Provided information –
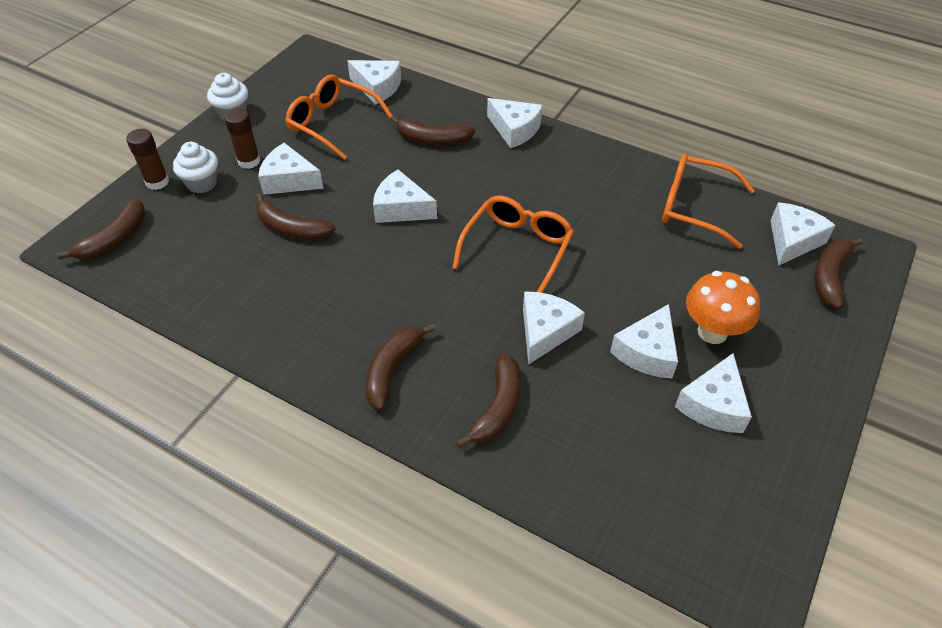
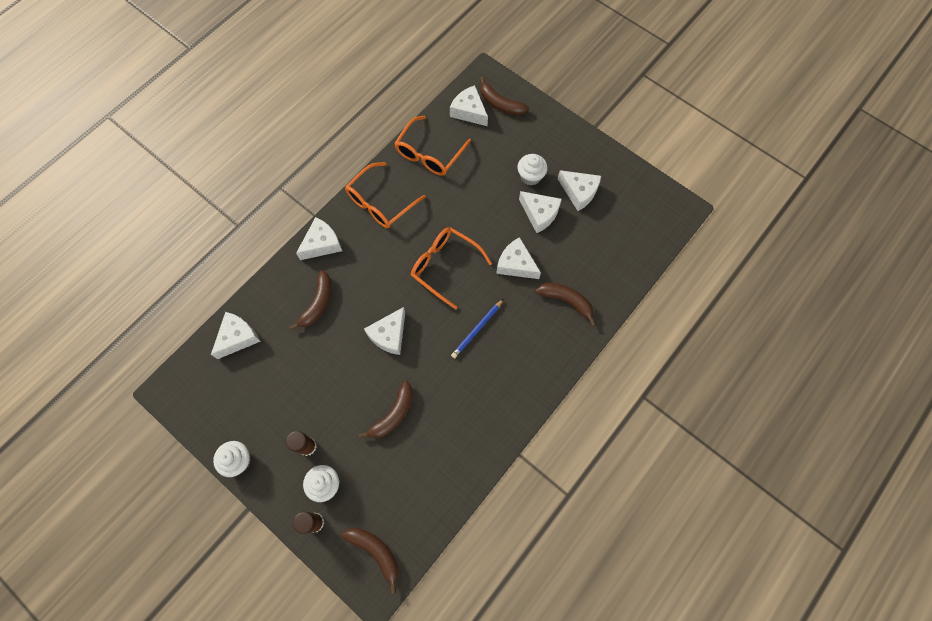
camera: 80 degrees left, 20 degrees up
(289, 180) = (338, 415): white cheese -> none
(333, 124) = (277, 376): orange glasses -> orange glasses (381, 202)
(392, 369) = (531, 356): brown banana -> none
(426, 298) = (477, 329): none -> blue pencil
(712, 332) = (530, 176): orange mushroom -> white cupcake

---

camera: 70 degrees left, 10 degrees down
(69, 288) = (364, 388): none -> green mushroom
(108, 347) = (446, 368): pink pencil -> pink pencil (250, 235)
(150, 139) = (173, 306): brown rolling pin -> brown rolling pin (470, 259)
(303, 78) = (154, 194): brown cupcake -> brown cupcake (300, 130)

Exercise –
Beginning with the line that has "camera: 80 degrees left, 20 degrees up" and ending with the line that has "(712, 332) = (530, 176): orange", set down the lines above exactly and include no others.

Result for this exercise –
camera: 80 degrees left, 20 degrees up
(289, 180) = (338, 415): white cheese -> none
(333, 124) = (277, 376): orange glasses -> orange glasses (381, 202)
(392, 369) = (531, 356): brown banana -> none
(426, 298) = (477, 329): none -> blue pencil
(712, 332) = (530, 176): orange mushroom -> white cupcake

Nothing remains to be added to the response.